DATASET EXTRACT

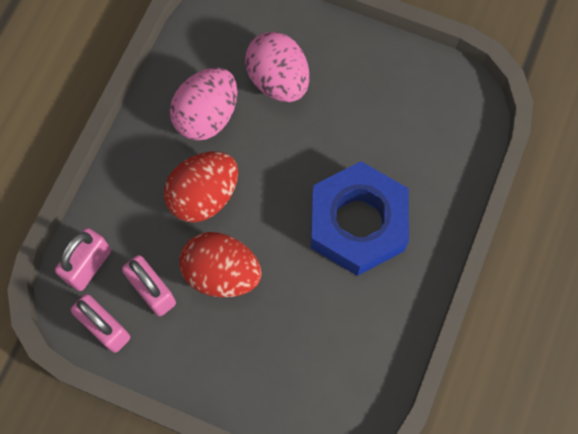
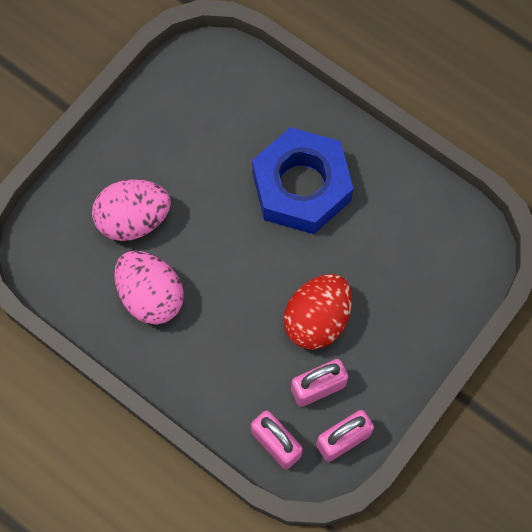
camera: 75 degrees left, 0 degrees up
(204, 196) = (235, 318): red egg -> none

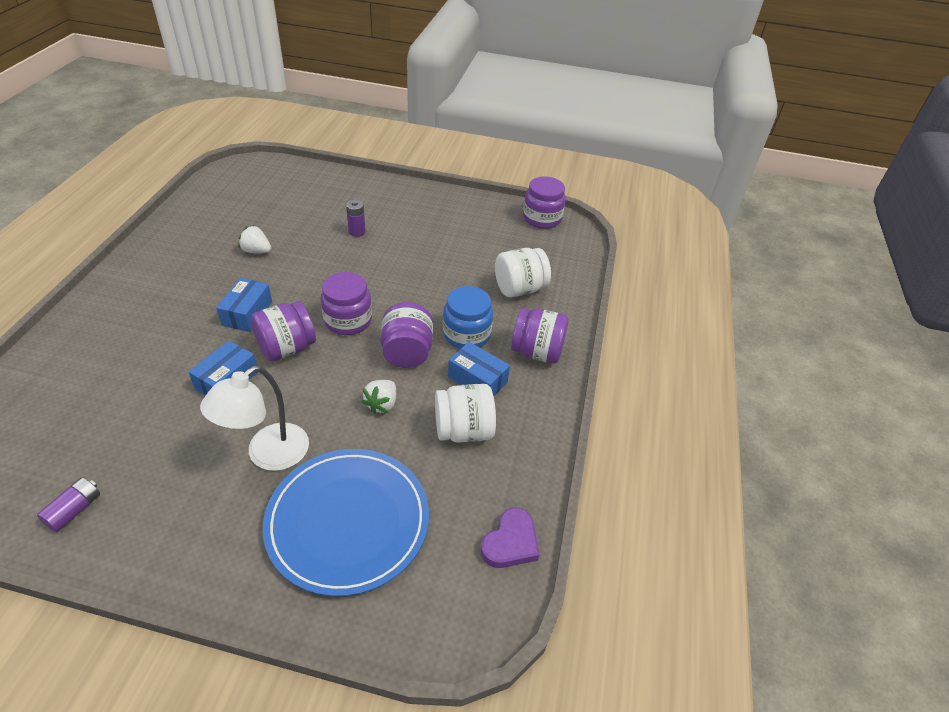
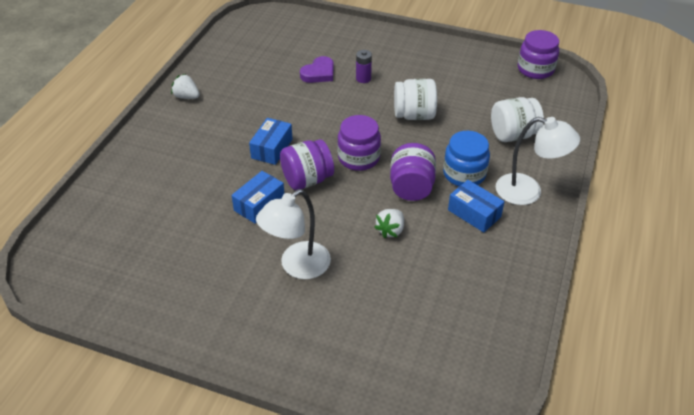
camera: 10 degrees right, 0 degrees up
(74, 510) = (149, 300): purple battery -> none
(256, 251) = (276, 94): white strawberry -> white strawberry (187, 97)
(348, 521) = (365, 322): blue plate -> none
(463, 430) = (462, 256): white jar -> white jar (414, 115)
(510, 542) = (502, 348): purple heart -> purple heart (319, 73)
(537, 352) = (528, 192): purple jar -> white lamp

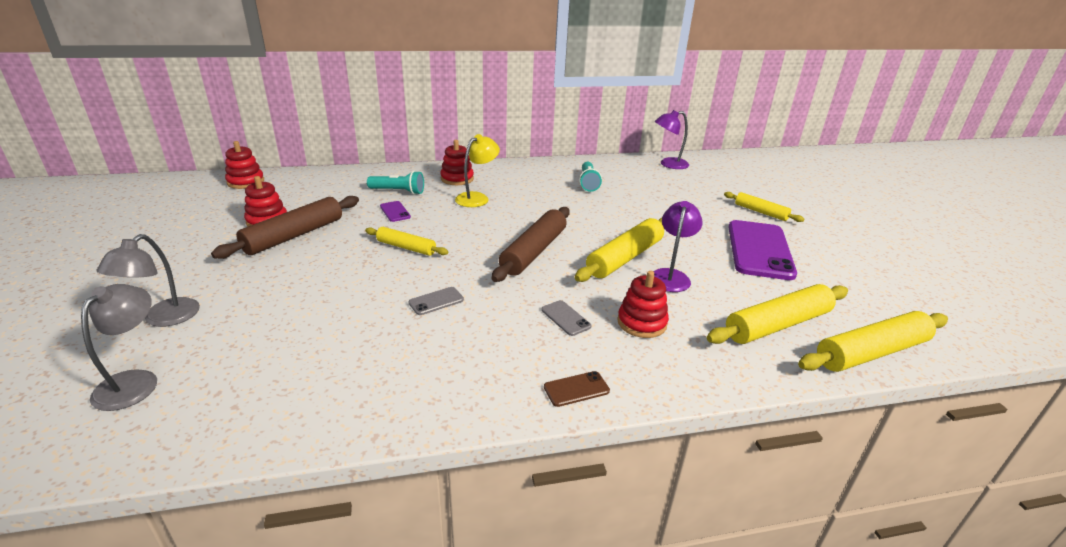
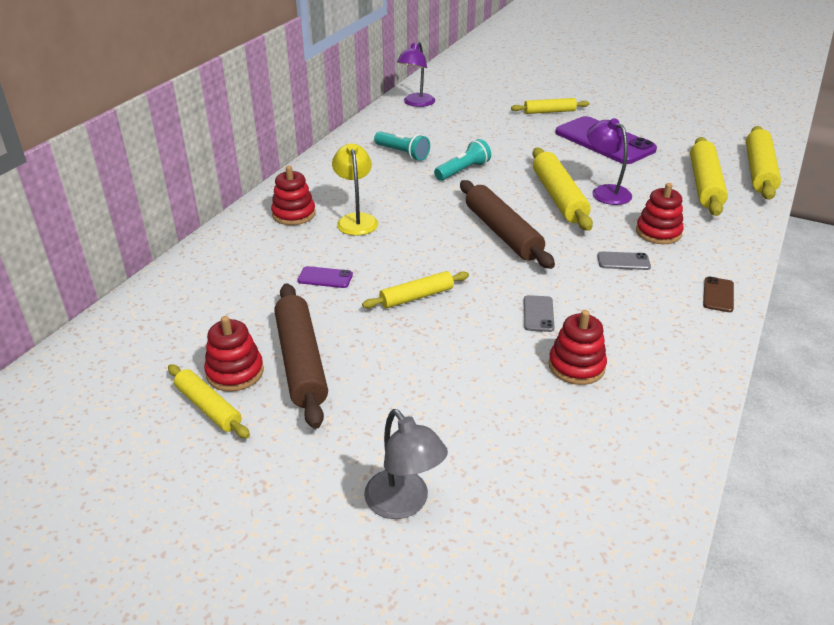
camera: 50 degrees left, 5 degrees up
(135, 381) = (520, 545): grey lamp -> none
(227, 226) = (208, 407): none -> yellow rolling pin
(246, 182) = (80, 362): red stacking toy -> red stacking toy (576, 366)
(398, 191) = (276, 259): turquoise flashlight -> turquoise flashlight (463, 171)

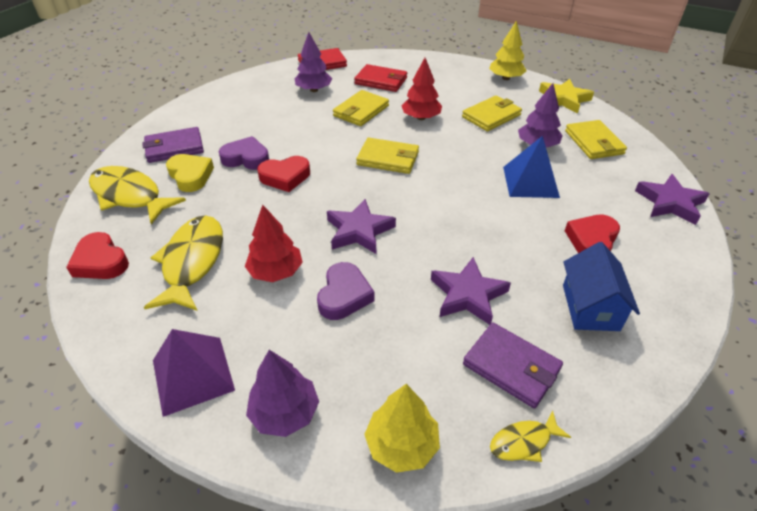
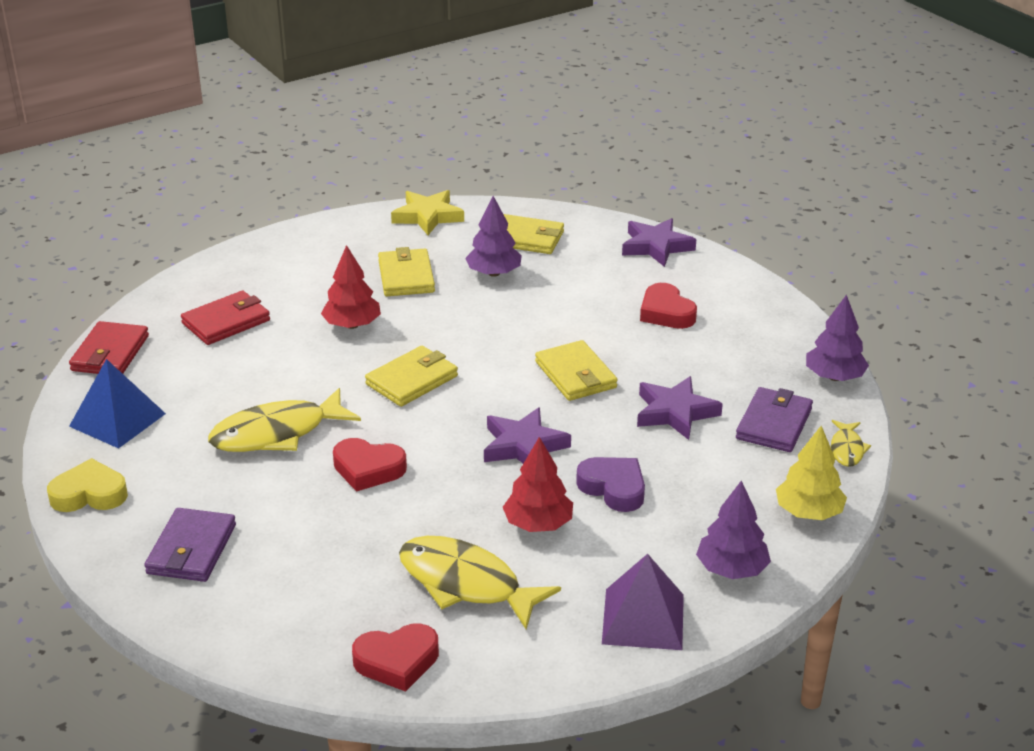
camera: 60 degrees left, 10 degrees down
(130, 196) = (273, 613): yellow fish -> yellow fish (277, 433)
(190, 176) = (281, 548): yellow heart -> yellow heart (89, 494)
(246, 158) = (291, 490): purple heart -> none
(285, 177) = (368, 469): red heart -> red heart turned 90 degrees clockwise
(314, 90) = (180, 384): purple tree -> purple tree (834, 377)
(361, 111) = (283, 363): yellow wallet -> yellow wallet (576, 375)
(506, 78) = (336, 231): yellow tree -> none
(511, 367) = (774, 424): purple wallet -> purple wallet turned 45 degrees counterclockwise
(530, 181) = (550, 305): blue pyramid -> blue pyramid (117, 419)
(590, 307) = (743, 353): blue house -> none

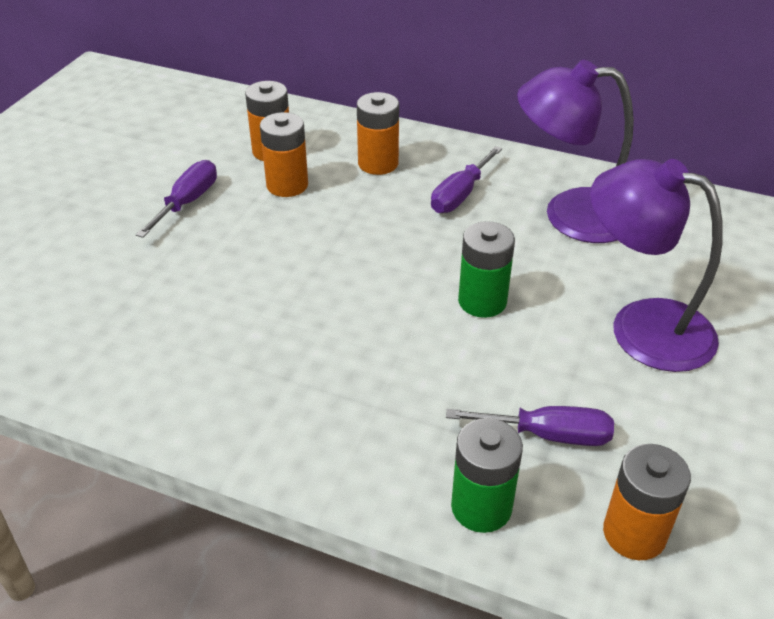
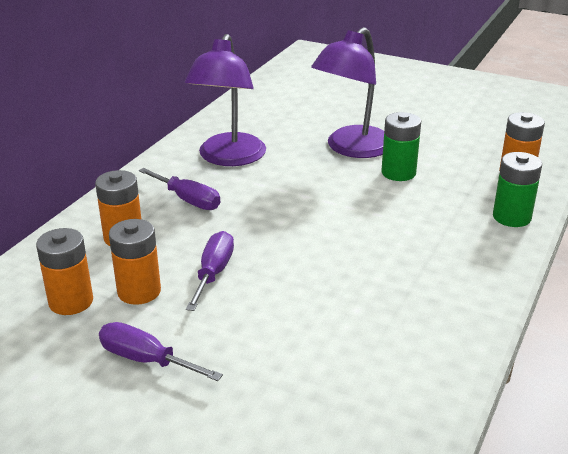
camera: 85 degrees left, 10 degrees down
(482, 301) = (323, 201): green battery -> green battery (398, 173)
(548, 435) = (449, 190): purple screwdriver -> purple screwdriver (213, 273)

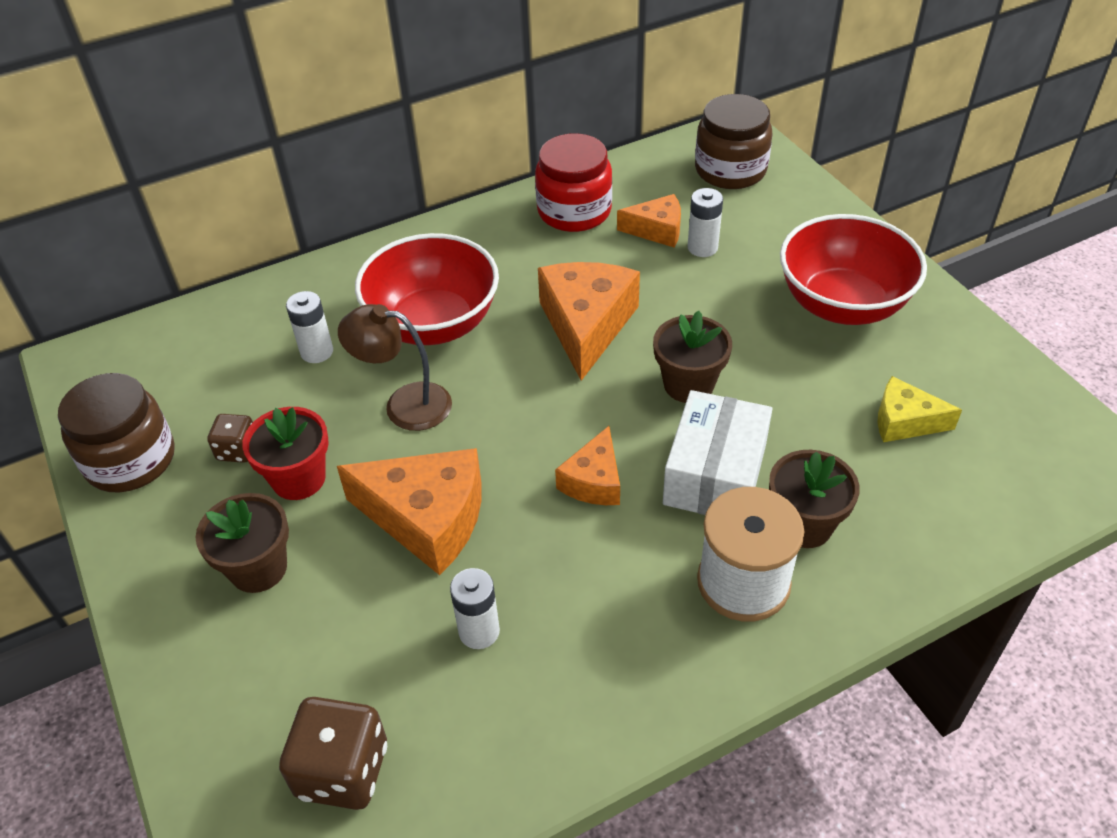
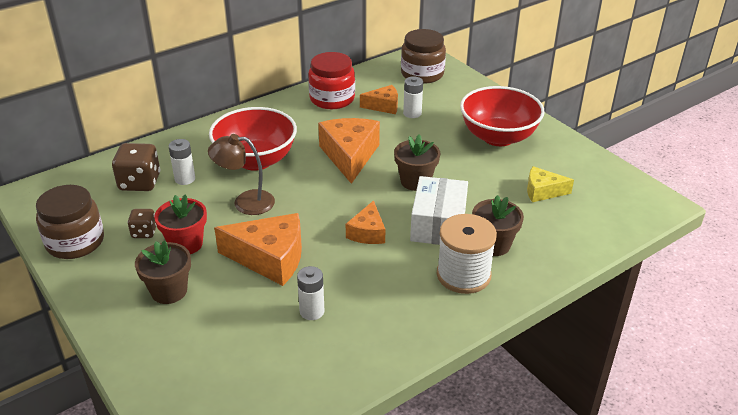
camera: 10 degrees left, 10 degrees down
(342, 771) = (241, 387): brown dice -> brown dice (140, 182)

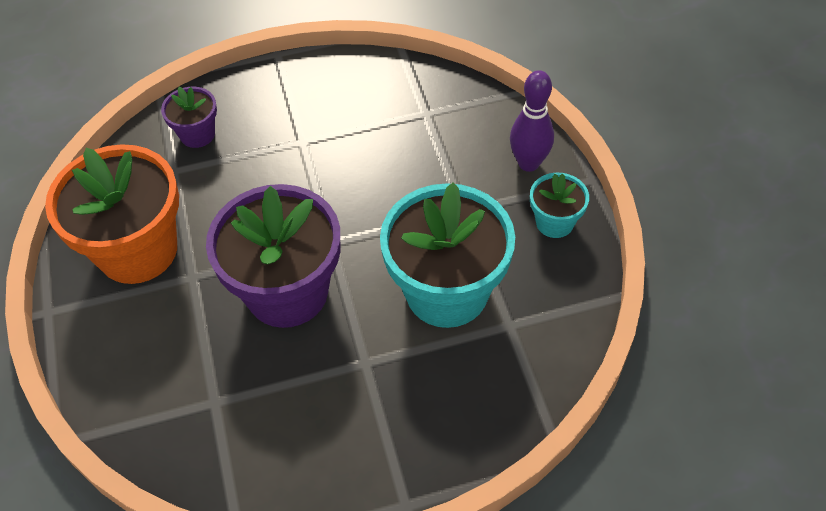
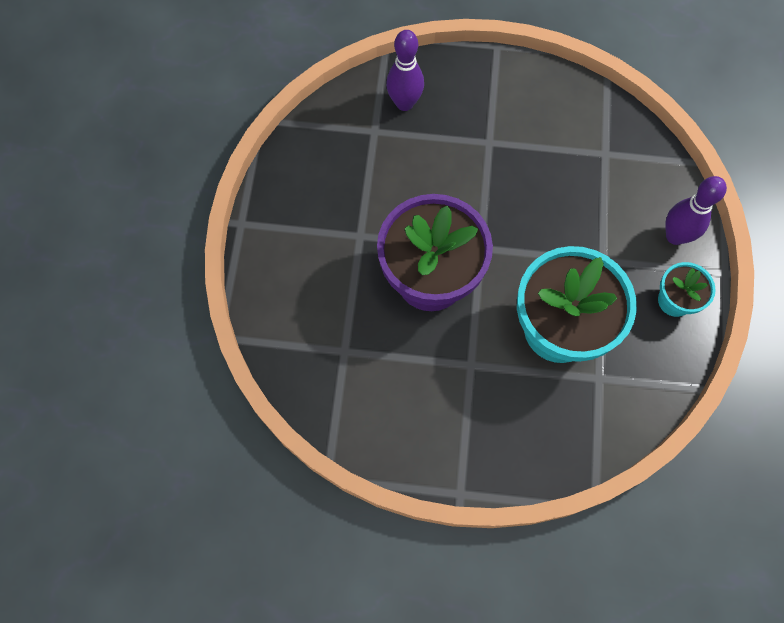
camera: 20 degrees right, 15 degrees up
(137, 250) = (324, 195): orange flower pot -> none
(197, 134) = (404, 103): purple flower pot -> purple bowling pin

EXERCISE
Look through the entries above. Extract each line with the word "purple".

RESULT OF THIS TASK
(74, 510) = (149, 300): purple battery -> none
(510, 542) = (502, 348): purple heart -> purple heart (319, 73)
(537, 352) = (528, 192): purple jar -> white lamp
(246, 158) = (291, 490): purple heart -> none
(314, 90) = (180, 384): purple tree -> purple tree (834, 377)
(511, 367) = (774, 424): purple wallet -> purple wallet turned 45 degrees counterclockwise
(548, 435) = (449, 190): purple screwdriver -> purple screwdriver (213, 273)
(197, 134) = (404, 103): purple flower pot -> purple bowling pin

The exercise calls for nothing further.